RECORDS TO USE:
== Segment start ==

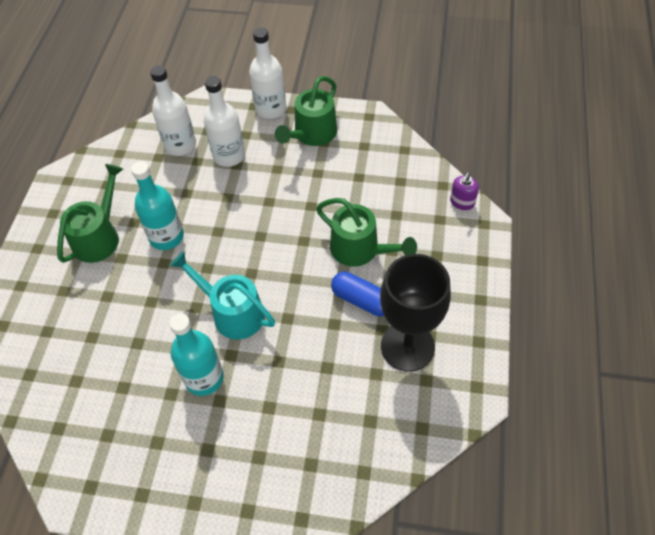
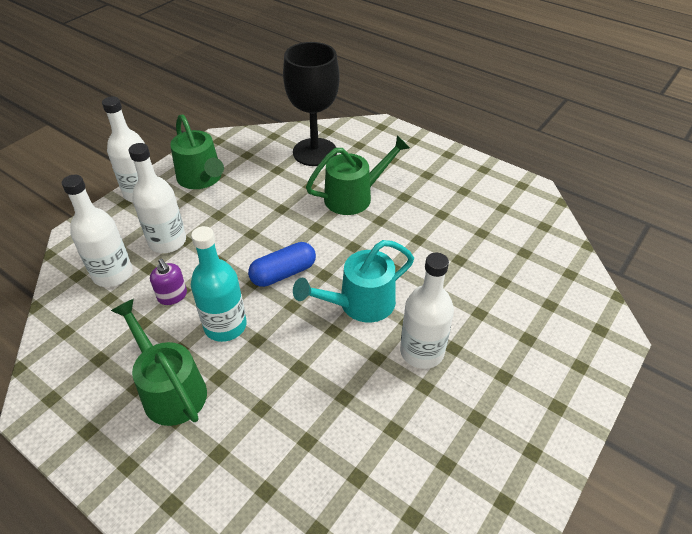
camera: 65 degrees left, 10 degrees down
(204, 378) = (422, 351): turquoise bottle -> white bottle
(362, 300) = (406, 214): blue capsule -> blue capsule (283, 273)
(407, 346) = (466, 206): black goblet -> black goblet (315, 152)
(462, 202) = (353, 128): purple soap dispenser -> purple soap dispenser (172, 296)

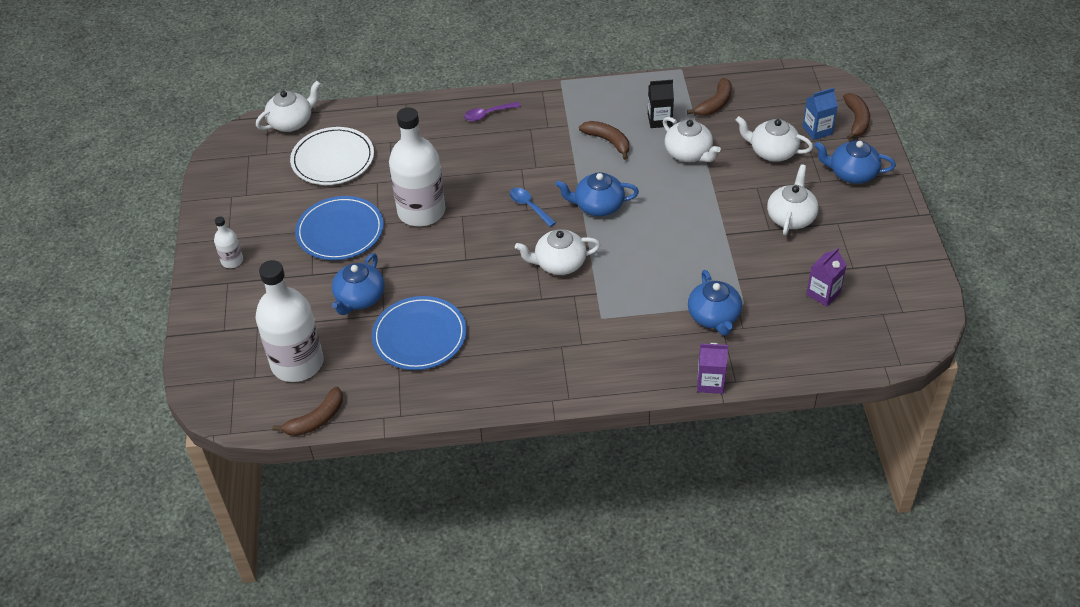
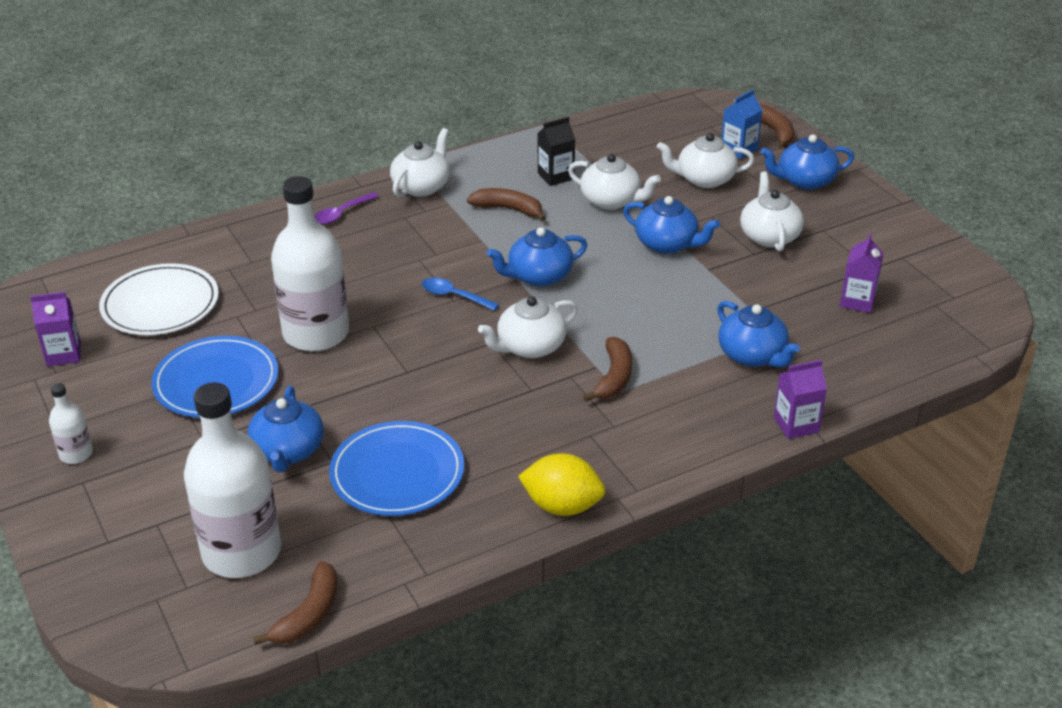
camera: 25 degrees left, 10 degrees down
(256, 182) = (64, 354): none -> purple carton
(291, 122) = (78, 276): white teapot -> white teapot (421, 186)
(512, 394) = (562, 506): none -> yellow lemon
(708, 203) = (667, 244): none -> blue teapot
(715, 104) = (609, 148): brown banana -> brown banana (614, 377)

== Segment end ==

Search the records above for the word "camera" and give the number of lines where it occurs, nothing else.

2